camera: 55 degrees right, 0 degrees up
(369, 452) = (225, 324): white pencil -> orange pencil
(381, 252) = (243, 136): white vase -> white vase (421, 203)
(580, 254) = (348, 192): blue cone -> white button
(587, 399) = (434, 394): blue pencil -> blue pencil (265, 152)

* * * * *

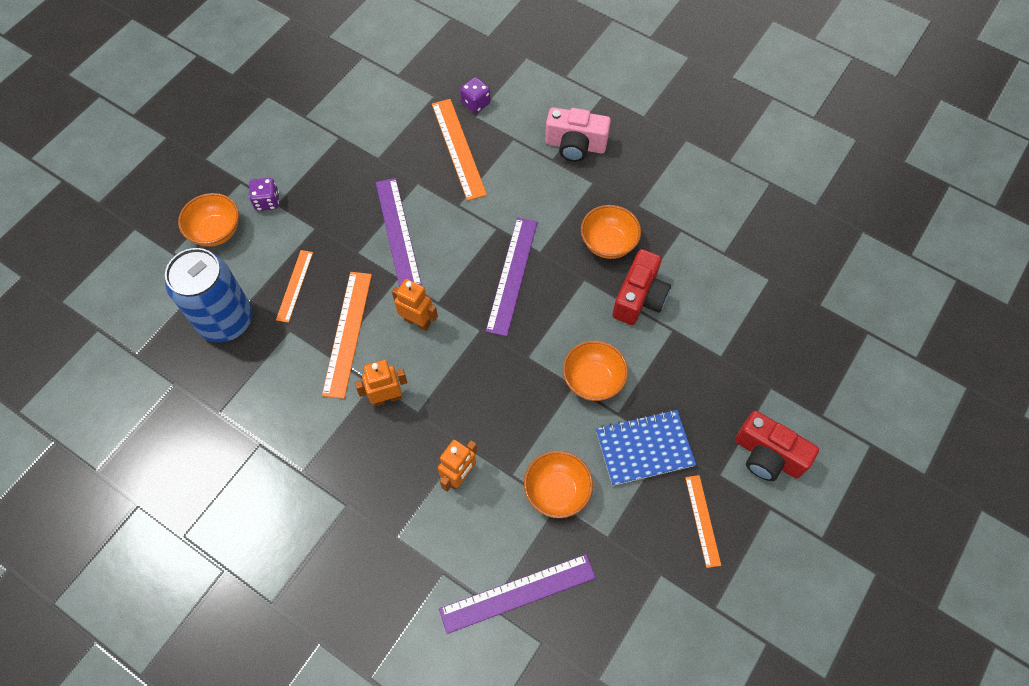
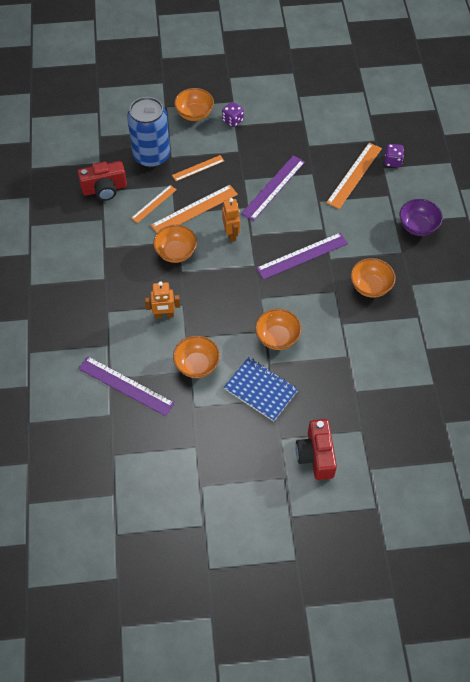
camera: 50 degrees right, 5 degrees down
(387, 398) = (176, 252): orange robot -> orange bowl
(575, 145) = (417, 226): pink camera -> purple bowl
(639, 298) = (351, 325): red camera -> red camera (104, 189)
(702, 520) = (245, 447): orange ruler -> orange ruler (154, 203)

* * * * *

__TASK INSTRUCTIONS__.
Of the entries above, transcribe exactly those lines that fall between the line containing "(387, 398) = (176, 252): orange" and the line containing "(702, 520) = (245, 447): orange", together with those two lines.

__PROBLEM SOLUTION__.
(387, 398) = (176, 252): orange robot -> orange bowl
(575, 145) = (417, 226): pink camera -> purple bowl
(639, 298) = (351, 325): red camera -> red camera (104, 189)
(702, 520) = (245, 447): orange ruler -> orange ruler (154, 203)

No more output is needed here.